*Problem to solve*
Check the listing below for lines with the word "none" and say how many there are, with nothing but the number.

-*-

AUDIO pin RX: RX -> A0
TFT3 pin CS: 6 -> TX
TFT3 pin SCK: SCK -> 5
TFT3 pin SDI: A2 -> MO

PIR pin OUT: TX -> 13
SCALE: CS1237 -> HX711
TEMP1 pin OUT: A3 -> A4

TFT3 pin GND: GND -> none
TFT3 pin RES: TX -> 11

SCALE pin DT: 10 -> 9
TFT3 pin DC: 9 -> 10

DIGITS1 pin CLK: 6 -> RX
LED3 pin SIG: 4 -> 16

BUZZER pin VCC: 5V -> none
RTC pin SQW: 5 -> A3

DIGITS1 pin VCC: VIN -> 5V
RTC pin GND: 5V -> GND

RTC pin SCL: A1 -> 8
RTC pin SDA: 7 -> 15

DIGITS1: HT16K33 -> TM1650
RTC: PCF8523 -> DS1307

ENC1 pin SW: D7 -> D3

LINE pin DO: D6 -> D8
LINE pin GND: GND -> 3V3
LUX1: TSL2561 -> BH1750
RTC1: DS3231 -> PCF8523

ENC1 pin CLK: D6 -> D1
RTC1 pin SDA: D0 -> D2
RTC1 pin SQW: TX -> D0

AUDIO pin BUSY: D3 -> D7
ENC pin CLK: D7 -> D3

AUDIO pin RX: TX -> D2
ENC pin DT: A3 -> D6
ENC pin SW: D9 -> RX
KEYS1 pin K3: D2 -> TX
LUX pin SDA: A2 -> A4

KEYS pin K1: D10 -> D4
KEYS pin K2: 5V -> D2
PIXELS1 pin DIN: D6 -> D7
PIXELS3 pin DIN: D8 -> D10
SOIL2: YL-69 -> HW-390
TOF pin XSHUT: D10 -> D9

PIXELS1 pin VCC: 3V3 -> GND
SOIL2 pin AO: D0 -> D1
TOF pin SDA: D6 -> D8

-*-

*Task output*
2